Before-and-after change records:
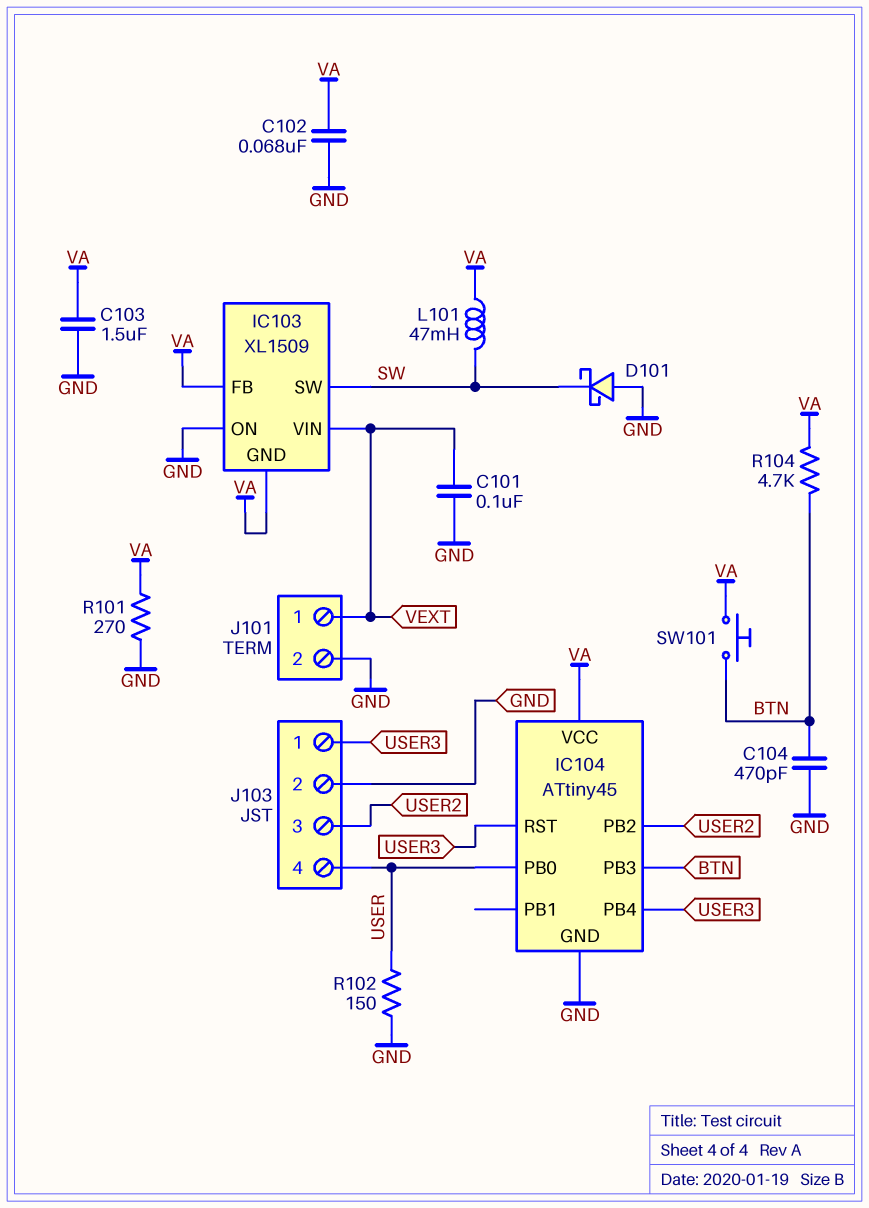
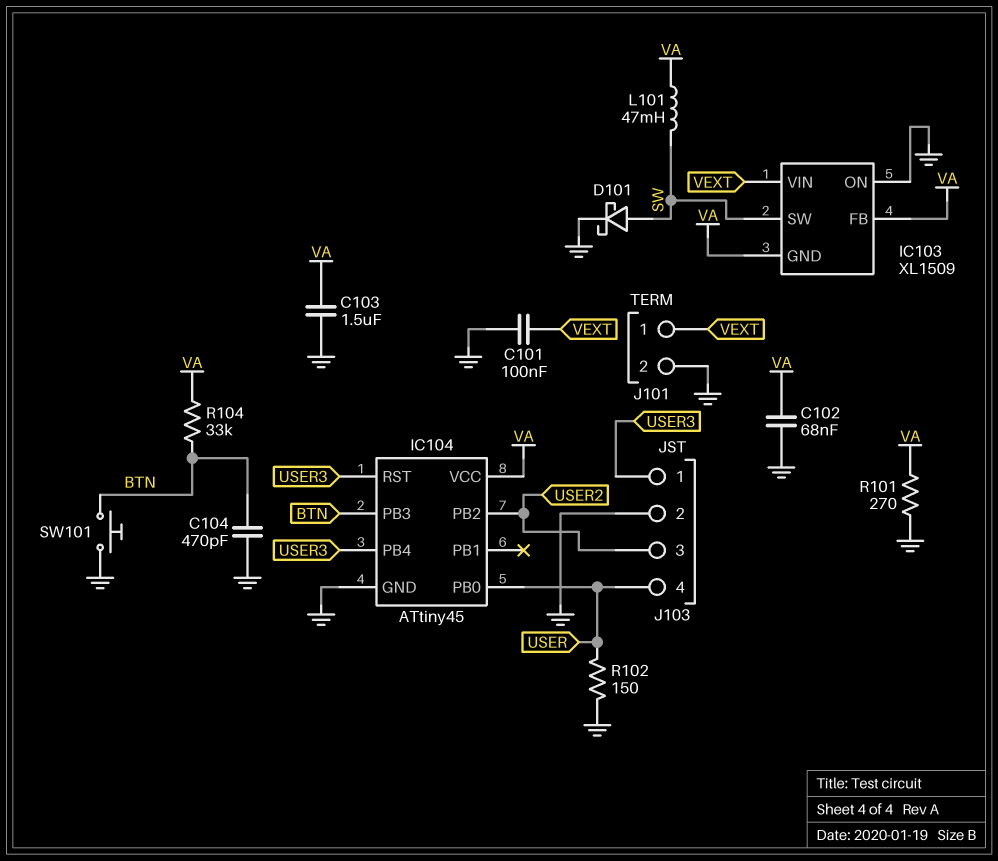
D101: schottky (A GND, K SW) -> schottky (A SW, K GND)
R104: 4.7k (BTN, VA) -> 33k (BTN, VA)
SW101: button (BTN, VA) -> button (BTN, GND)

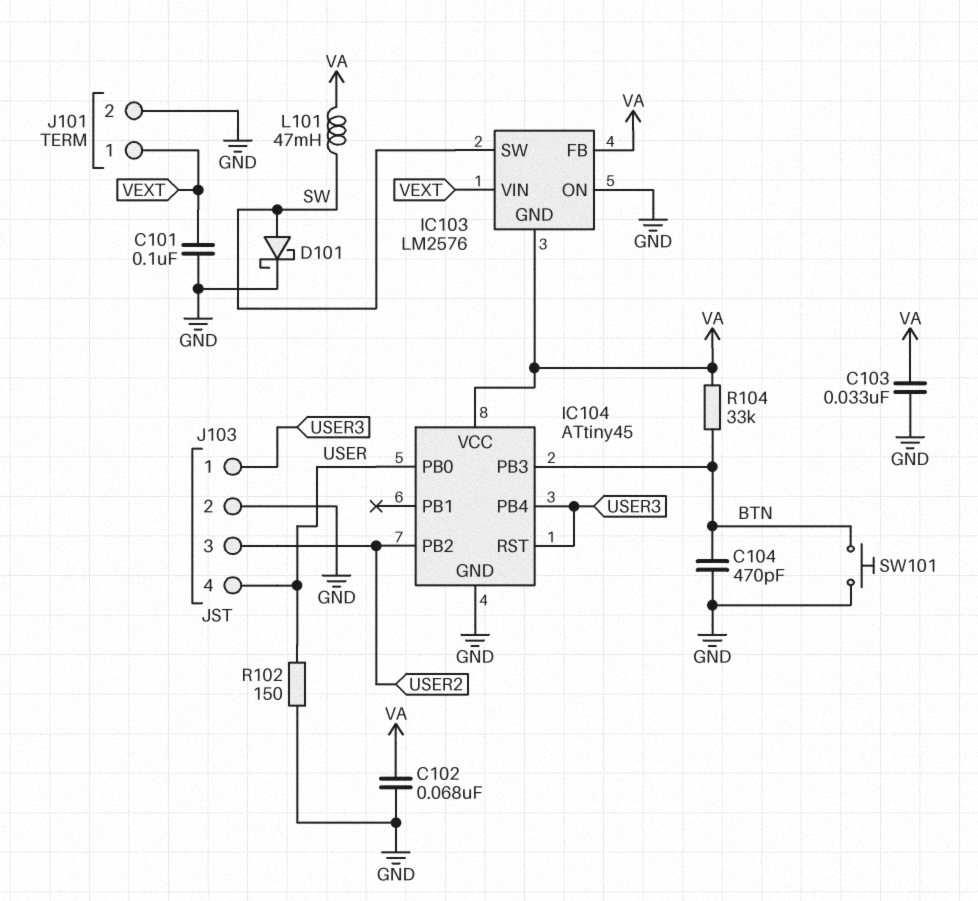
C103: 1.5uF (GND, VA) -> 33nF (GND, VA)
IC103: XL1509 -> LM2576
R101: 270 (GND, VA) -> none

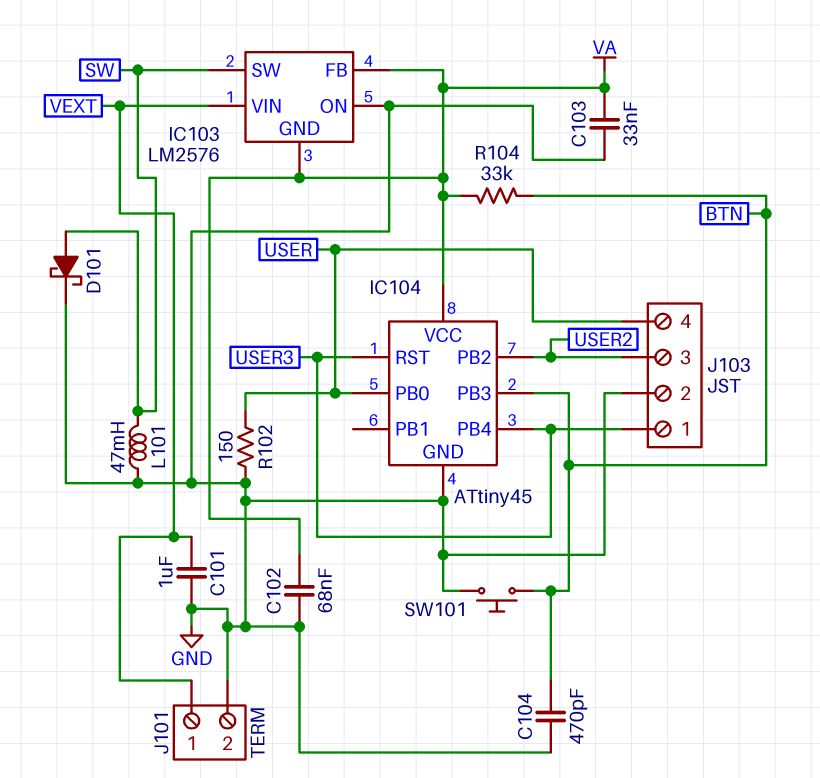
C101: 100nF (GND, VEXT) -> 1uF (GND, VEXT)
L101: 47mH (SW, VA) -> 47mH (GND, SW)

§ **The problem**
Could you output every record above exactly as written, leaving out the pictures?

§ **Result of this task**
D101: schottky (A GND, K SW) -> schottky (A SW, K GND)
R104: 4.7k (BTN, VA) -> 33k (BTN, VA)
SW101: button (BTN, VA) -> button (BTN, GND)

C103: 1.5uF (GND, VA) -> 33nF (GND, VA)
IC103: XL1509 -> LM2576
R101: 270 (GND, VA) -> none

C101: 100nF (GND, VEXT) -> 1uF (GND, VEXT)
L101: 47mH (SW, VA) -> 47mH (GND, SW)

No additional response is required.